Input:
· · ·
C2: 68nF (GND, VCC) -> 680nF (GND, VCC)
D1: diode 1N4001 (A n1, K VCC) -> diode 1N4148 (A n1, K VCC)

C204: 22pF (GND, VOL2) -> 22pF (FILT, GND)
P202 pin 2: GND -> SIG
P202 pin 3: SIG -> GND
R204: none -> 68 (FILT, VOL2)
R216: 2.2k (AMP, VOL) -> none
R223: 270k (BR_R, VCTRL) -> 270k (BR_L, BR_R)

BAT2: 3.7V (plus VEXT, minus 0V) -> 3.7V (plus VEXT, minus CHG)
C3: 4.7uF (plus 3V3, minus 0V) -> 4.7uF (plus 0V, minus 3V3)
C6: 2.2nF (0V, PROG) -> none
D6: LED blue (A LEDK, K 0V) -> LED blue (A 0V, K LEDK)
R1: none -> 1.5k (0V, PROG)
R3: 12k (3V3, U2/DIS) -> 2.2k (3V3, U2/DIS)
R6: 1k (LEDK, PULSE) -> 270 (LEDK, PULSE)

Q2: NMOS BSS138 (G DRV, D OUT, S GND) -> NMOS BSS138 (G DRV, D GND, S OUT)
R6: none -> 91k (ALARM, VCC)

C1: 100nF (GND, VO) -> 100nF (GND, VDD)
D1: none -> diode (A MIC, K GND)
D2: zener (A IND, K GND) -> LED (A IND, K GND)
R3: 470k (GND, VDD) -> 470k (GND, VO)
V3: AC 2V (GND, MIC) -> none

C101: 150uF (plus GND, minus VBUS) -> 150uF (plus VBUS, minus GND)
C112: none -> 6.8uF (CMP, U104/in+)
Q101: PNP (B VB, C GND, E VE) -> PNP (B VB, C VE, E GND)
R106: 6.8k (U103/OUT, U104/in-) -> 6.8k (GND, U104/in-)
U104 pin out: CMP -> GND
· · ·
Work task:
Would you print exactly, and only, the lines of the data above from the line with "C6: 2.2nF (0V, PROG) -> none" through the line with "C112: none -> 6.8uF (CMP, U104/in+)", inclusive?

Written response:
C6: 2.2nF (0V, PROG) -> none
D6: LED blue (A LEDK, K 0V) -> LED blue (A 0V, K LEDK)
R1: none -> 1.5k (0V, PROG)
R3: 12k (3V3, U2/DIS) -> 2.2k (3V3, U2/DIS)
R6: 1k (LEDK, PULSE) -> 270 (LEDK, PULSE)

Q2: NMOS BSS138 (G DRV, D OUT, S GND) -> NMOS BSS138 (G DRV, D GND, S OUT)
R6: none -> 91k (ALARM, VCC)

C1: 100nF (GND, VO) -> 100nF (GND, VDD)
D1: none -> diode (A MIC, K GND)
D2: zener (A IND, K GND) -> LED (A IND, K GND)
R3: 470k (GND, VDD) -> 470k (GND, VO)
V3: AC 2V (GND, MIC) -> none

C101: 150uF (plus GND, minus VBUS) -> 150uF (plus VBUS, minus GND)
C112: none -> 6.8uF (CMP, U104/in+)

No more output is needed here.